::: Information

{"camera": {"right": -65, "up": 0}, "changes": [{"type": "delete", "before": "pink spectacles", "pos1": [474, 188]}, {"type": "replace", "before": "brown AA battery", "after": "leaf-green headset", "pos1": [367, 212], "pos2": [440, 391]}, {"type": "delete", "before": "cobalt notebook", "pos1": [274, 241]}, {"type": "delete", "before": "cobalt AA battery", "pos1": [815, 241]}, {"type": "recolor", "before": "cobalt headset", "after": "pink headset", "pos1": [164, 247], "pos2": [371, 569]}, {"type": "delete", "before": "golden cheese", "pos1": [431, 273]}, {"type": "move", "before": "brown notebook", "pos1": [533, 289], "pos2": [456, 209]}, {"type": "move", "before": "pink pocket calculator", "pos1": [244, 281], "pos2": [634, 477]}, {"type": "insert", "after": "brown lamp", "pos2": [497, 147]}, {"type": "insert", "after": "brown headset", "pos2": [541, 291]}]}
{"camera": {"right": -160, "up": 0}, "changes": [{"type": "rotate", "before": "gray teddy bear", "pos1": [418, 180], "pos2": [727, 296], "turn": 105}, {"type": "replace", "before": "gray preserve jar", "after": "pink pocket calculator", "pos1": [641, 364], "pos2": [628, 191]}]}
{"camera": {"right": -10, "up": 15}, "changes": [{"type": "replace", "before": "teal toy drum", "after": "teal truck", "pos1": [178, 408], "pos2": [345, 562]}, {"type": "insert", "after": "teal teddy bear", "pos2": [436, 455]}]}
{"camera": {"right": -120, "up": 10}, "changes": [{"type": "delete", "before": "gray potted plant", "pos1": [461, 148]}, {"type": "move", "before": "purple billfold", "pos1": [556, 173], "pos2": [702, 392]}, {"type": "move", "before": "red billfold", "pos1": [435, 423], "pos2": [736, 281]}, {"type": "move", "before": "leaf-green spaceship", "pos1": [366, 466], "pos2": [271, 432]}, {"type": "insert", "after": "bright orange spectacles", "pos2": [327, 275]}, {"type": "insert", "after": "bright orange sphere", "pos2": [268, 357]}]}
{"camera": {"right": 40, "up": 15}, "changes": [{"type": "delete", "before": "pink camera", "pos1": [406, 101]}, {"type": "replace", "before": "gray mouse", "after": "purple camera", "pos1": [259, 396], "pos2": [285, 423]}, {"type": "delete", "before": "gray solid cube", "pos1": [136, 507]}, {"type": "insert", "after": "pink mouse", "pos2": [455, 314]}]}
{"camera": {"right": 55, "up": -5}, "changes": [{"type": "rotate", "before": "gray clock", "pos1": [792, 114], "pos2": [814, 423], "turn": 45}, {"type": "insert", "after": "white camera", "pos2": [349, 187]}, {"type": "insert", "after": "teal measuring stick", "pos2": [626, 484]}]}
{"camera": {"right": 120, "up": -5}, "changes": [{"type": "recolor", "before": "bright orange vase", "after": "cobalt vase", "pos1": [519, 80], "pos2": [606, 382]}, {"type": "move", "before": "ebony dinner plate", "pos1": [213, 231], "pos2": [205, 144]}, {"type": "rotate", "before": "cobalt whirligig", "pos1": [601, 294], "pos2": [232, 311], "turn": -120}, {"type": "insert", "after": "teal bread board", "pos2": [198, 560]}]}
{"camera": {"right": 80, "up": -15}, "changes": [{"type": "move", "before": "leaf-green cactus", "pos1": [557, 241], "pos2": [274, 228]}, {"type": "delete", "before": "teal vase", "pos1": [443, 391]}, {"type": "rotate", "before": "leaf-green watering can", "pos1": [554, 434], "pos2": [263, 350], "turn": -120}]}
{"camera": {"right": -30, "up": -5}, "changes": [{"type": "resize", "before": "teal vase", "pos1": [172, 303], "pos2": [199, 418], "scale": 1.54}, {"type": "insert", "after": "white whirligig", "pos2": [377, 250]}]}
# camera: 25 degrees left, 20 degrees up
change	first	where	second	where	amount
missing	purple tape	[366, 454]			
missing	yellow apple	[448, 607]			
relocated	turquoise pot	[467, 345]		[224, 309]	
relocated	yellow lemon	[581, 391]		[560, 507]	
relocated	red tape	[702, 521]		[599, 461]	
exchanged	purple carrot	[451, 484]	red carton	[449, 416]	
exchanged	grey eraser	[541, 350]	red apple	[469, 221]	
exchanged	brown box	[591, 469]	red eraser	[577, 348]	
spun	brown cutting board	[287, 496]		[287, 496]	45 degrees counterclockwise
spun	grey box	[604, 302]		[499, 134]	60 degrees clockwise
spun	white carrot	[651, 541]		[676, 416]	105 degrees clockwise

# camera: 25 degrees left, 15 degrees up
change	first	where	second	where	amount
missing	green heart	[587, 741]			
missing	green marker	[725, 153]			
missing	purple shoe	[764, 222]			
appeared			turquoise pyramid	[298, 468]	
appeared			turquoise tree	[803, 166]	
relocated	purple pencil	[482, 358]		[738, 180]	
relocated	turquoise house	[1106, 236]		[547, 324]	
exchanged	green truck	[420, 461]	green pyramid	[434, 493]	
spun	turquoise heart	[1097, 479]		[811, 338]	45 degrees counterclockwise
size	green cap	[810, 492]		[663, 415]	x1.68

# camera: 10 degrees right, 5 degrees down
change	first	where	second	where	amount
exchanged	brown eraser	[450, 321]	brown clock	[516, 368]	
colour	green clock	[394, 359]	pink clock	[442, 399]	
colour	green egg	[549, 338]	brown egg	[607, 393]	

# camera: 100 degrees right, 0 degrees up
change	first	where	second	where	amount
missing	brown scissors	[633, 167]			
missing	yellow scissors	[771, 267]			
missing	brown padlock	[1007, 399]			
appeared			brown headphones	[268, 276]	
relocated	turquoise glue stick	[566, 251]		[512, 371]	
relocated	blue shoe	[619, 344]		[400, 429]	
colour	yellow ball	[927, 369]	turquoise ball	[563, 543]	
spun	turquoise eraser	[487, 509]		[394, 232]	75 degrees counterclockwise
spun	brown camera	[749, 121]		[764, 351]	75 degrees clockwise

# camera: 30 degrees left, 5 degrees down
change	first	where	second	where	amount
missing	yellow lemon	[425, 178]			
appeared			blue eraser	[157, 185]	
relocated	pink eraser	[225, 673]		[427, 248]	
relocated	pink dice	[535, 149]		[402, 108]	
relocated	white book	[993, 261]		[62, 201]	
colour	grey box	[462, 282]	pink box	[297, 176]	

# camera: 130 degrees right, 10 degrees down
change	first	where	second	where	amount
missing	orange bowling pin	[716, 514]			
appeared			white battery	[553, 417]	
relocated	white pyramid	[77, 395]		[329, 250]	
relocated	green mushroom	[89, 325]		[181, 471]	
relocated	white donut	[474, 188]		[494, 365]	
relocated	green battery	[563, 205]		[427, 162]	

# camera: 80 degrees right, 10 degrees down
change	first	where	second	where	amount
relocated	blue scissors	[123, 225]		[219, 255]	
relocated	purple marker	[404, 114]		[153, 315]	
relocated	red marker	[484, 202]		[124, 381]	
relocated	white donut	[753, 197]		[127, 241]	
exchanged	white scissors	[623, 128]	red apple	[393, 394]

::::::

■ **Problem to solve**
Your reply should repeat the entries above in full, with every character intact.

■ **Answer box**
{"camera": {"right": -65, "up": 0}, "changes": [{"type": "delete", "before": "pink spectacles", "pos1": [474, 188]}, {"type": "replace", "before": "brown AA battery", "after": "leaf-green headset", "pos1": [367, 212], "pos2": [440, 391]}, {"type": "delete", "before": "cobalt notebook", "pos1": [274, 241]}, {"type": "delete", "before": "cobalt AA battery", "pos1": [815, 241]}, {"type": "recolor", "before": "cobalt headset", "after": "pink headset", "pos1": [164, 247], "pos2": [371, 569]}, {"type": "delete", "before": "golden cheese", "pos1": [431, 273]}, {"type": "move", "before": "brown notebook", "pos1": [533, 289], "pos2": [456, 209]}, {"type": "move", "before": "pink pocket calculator", "pos1": [244, 281], "pos2": [634, 477]}, {"type": "insert", "after": "brown lamp", "pos2": [497, 147]}, {"type": "insert", "after": "brown headset", "pos2": [541, 291]}]}
{"camera": {"right": -160, "up": 0}, "changes": [{"type": "rotate", "before": "gray teddy bear", "pos1": [418, 180], "pos2": [727, 296], "turn": 105}, {"type": "replace", "before": "gray preserve jar", "after": "pink pocket calculator", "pos1": [641, 364], "pos2": [628, 191]}]}
{"camera": {"right": -10, "up": 15}, "changes": [{"type": "replace", "before": "teal toy drum", "after": "teal truck", "pos1": [178, 408], "pos2": [345, 562]}, {"type": "insert", "after": "teal teddy bear", "pos2": [436, 455]}]}
{"camera": {"right": -120, "up": 10}, "changes": [{"type": "delete", "before": "gray potted plant", "pos1": [461, 148]}, {"type": "move", "before": "purple billfold", "pos1": [556, 173], "pos2": [702, 392]}, {"type": "move", "before": "red billfold", "pos1": [435, 423], "pos2": [736, 281]}, {"type": "move", "before": "leaf-green spaceship", "pos1": [366, 466], "pos2": [271, 432]}, {"type": "insert", "after": "bright orange spectacles", "pos2": [327, 275]}, {"type": "insert", "after": "bright orange sphere", "pos2": [268, 357]}]}
{"camera": {"right": 40, "up": 15}, "changes": [{"type": "delete", "before": "pink camera", "pos1": [406, 101]}, {"type": "replace", "before": "gray mouse", "after": "purple camera", "pos1": [259, 396], "pos2": [285, 423]}, {"type": "delete", "before": "gray solid cube", "pos1": [136, 507]}, {"type": "insert", "after": "pink mouse", "pos2": [455, 314]}]}
{"camera": {"right": 55, "up": -5}, "changes": [{"type": "rotate", "before": "gray clock", "pos1": [792, 114], "pos2": [814, 423], "turn": 45}, {"type": "insert", "after": "white camera", "pos2": [349, 187]}, {"type": "insert", "after": "teal measuring stick", "pos2": [626, 484]}]}
{"camera": {"right": 120, "up": -5}, "changes": [{"type": "recolor", "before": "bright orange vase", "after": "cobalt vase", "pos1": [519, 80], "pos2": [606, 382]}, {"type": "move", "before": "ebony dinner plate", "pos1": [213, 231], "pos2": [205, 144]}, {"type": "rotate", "before": "cobalt whirligig", "pos1": [601, 294], "pos2": [232, 311], "turn": -120}, {"type": "insert", "after": "teal bread board", "pos2": [198, 560]}]}
{"camera": {"right": 80, "up": -15}, "changes": [{"type": "move", "before": "leaf-green cactus", "pos1": [557, 241], "pos2": [274, 228]}, {"type": "delete", "before": "teal vase", "pos1": [443, 391]}, {"type": "rotate", "before": "leaf-green watering can", "pos1": [554, 434], "pos2": [263, 350], "turn": -120}]}
{"camera": {"right": -30, "up": -5}, "changes": [{"type": "resize", "before": "teal vase", "pos1": [172, 303], "pos2": [199, 418], "scale": 1.54}, {"type": "insert", "after": "white whirligig", "pos2": [377, 250]}]}
# camera: 25 degrees left, 20 degrees up
change	first	where	second	where	amount
missing	purple tape	[366, 454]			
missing	yellow apple	[448, 607]			
relocated	turquoise pot	[467, 345]		[224, 309]	
relocated	yellow lemon	[581, 391]		[560, 507]	
relocated	red tape	[702, 521]		[599, 461]	
exchanged	purple carrot	[451, 484]	red carton	[449, 416]	
exchanged	grey eraser	[541, 350]	red apple	[469, 221]	
exchanged	brown box	[591, 469]	red eraser	[577, 348]	
spun	brown cutting board	[287, 496]		[287, 496]	45 degrees counterclockwise
spun	grey box	[604, 302]		[499, 134]	60 degrees clockwise
spun	white carrot	[651, 541]		[676, 416]	105 degrees clockwise

# camera: 25 degrees left, 15 degrees up
change	first	where	second	where	amount
missing	green heart	[587, 741]			
missing	green marker	[725, 153]			
missing	purple shoe	[764, 222]			
appeared			turquoise pyramid	[298, 468]	
appeared			turquoise tree	[803, 166]	
relocated	purple pencil	[482, 358]		[738, 180]	
relocated	turquoise house	[1106, 236]		[547, 324]	
exchanged	green truck	[420, 461]	green pyramid	[434, 493]	
spun	turquoise heart	[1097, 479]		[811, 338]	45 degrees counterclockwise
size	green cap	[810, 492]		[663, 415]	x1.68

# camera: 10 degrees right, 5 degrees down
change	first	where	second	where	amount
exchanged	brown eraser	[450, 321]	brown clock	[516, 368]	
colour	green clock	[394, 359]	pink clock	[442, 399]	
colour	green egg	[549, 338]	brown egg	[607, 393]	

# camera: 100 degrees right, 0 degrees up
change	first	where	second	where	amount
missing	brown scissors	[633, 167]			
missing	yellow scissors	[771, 267]			
missing	brown padlock	[1007, 399]			
appeared			brown headphones	[268, 276]	
relocated	turquoise glue stick	[566, 251]		[512, 371]	
relocated	blue shoe	[619, 344]		[400, 429]	
colour	yellow ball	[927, 369]	turquoise ball	[563, 543]	
spun	turquoise eraser	[487, 509]		[394, 232]	75 degrees counterclockwise
spun	brown camera	[749, 121]		[764, 351]	75 degrees clockwise

# camera: 30 degrees left, 5 degrees down
change	first	where	second	where	amount
missing	yellow lemon	[425, 178]			
appeared			blue eraser	[157, 185]	
relocated	pink eraser	[225, 673]		[427, 248]	
relocated	pink dice	[535, 149]		[402, 108]	
relocated	white book	[993, 261]		[62, 201]	
colour	grey box	[462, 282]	pink box	[297, 176]	

# camera: 130 degrees right, 10 degrees down
change	first	where	second	where	amount
missing	orange bowling pin	[716, 514]			
appeared			white battery	[553, 417]	
relocated	white pyramid	[77, 395]		[329, 250]	
relocated	green mushroom	[89, 325]		[181, 471]	
relocated	white donut	[474, 188]		[494, 365]	
relocated	green battery	[563, 205]		[427, 162]	

# camera: 80 degrees right, 10 degrees down
change	first	where	second	where	amount
relocated	blue scissors	[123, 225]		[219, 255]	
relocated	purple marker	[404, 114]		[153, 315]	
relocated	red marker	[484, 202]		[124, 381]	
relocated	white donut	[753, 197]		[127, 241]	
exchanged	white scissors	[623, 128]	red apple	[393, 394]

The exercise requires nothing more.